>> Start Given entries

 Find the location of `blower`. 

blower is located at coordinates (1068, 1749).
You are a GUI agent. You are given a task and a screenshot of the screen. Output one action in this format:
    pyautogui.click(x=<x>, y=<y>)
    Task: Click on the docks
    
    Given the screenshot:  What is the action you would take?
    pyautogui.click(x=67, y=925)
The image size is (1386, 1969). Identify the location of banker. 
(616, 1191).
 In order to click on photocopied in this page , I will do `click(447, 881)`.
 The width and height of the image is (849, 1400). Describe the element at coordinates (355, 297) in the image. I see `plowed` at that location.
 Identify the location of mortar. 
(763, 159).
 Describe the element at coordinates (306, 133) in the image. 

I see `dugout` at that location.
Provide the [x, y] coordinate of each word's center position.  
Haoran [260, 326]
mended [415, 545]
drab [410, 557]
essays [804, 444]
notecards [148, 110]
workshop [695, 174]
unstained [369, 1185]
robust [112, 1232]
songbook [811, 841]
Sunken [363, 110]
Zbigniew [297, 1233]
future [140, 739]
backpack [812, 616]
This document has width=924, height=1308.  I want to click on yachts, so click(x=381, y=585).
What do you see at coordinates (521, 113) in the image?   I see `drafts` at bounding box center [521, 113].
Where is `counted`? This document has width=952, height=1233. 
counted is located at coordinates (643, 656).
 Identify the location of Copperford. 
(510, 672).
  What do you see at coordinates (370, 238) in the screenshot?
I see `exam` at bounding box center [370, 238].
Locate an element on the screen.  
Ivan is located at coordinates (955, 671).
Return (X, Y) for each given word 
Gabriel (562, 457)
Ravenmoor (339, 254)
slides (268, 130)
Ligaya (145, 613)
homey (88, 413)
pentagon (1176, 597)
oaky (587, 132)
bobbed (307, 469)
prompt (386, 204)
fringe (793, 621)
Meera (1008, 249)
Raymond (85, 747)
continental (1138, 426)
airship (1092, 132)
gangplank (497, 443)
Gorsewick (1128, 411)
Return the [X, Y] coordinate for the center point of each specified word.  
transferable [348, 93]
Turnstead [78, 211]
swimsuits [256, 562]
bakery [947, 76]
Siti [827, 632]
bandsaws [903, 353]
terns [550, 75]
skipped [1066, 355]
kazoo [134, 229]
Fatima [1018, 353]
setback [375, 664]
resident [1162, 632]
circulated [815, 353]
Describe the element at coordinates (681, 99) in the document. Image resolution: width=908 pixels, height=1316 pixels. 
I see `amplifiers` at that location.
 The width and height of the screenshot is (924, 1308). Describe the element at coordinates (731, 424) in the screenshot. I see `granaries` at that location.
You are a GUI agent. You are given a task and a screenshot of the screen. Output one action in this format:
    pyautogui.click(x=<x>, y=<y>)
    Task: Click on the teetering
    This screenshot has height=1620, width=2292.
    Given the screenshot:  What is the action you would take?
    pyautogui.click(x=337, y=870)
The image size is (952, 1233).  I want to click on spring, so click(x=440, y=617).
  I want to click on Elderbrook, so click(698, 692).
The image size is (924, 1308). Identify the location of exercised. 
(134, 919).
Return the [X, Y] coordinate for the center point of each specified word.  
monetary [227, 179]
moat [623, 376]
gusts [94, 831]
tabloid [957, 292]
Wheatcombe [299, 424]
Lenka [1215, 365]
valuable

>> End Given entries

■ **Instructions to follow**
Copy out all of the data above word for word, changing nothing.

■ **Problem solution**
 Find the location of `blower`. 

blower is located at coordinates (1068, 1749).
You are a GUI agent. You are given a task and a screenshot of the screen. Output one action in this format:
    pyautogui.click(x=<x>, y=<y>)
    Task: Click on the docks
    
    Given the screenshot:  What is the action you would take?
    pyautogui.click(x=67, y=925)
The image size is (1386, 1969). Identify the location of banker. 
(616, 1191).
 In order to click on photocopied in this page , I will do `click(447, 881)`.
 The width and height of the image is (849, 1400). Describe the element at coordinates (355, 297) in the image. I see `plowed` at that location.
 Identify the location of mortar. 
(763, 159).
 Describe the element at coordinates (306, 133) in the image. 

I see `dugout` at that location.
Provide the [x, y] coordinate of each word's center position.  
Haoran [260, 326]
mended [415, 545]
drab [410, 557]
essays [804, 444]
notecards [148, 110]
workshop [695, 174]
unstained [369, 1185]
robust [112, 1232]
songbook [811, 841]
Sunken [363, 110]
Zbigniew [297, 1233]
future [140, 739]
backpack [812, 616]
This document has width=924, height=1308.  I want to click on yachts, so click(x=381, y=585).
What do you see at coordinates (521, 113) in the image?   I see `drafts` at bounding box center [521, 113].
Where is `counted`? This document has width=952, height=1233. 
counted is located at coordinates (643, 656).
 Identify the location of Copperford. 
(510, 672).
  What do you see at coordinates (370, 238) in the screenshot?
I see `exam` at bounding box center [370, 238].
Locate an element on the screen.  
Ivan is located at coordinates (955, 671).
Return (X, Y) for each given word 
Gabriel (562, 457)
Ravenmoor (339, 254)
slides (268, 130)
Ligaya (145, 613)
homey (88, 413)
pentagon (1176, 597)
oaky (587, 132)
bobbed (307, 469)
prompt (386, 204)
fringe (793, 621)
Meera (1008, 249)
Raymond (85, 747)
continental (1138, 426)
airship (1092, 132)
gangplank (497, 443)
Gorsewick (1128, 411)
Return the [X, Y] coordinate for the center point of each specified word.  
transferable [348, 93]
Turnstead [78, 211]
swimsuits [256, 562]
bakery [947, 76]
Siti [827, 632]
bandsaws [903, 353]
terns [550, 75]
skipped [1066, 355]
kazoo [134, 229]
Fatima [1018, 353]
setback [375, 664]
resident [1162, 632]
circulated [815, 353]
Describe the element at coordinates (681, 99) in the document. Image resolution: width=908 pixels, height=1316 pixels. 
I see `amplifiers` at that location.
 The width and height of the screenshot is (924, 1308). Describe the element at coordinates (731, 424) in the screenshot. I see `granaries` at that location.
You are a GUI agent. You are given a task and a screenshot of the screen. Output one action in this format:
    pyautogui.click(x=<x>, y=<y>)
    Task: Click on the teetering
    This screenshot has height=1620, width=2292.
    Given the screenshot:  What is the action you would take?
    pyautogui.click(x=337, y=870)
The image size is (952, 1233).  I want to click on spring, so click(x=440, y=617).
  I want to click on Elderbrook, so click(698, 692).
The image size is (924, 1308). Identify the location of exercised. 
(134, 919).
Return the [X, Y] coordinate for the center point of each specified word.  
monetary [227, 179]
moat [623, 376]
gusts [94, 831]
tabloid [957, 292]
Wheatcombe [299, 424]
Lenka [1215, 365]
valuable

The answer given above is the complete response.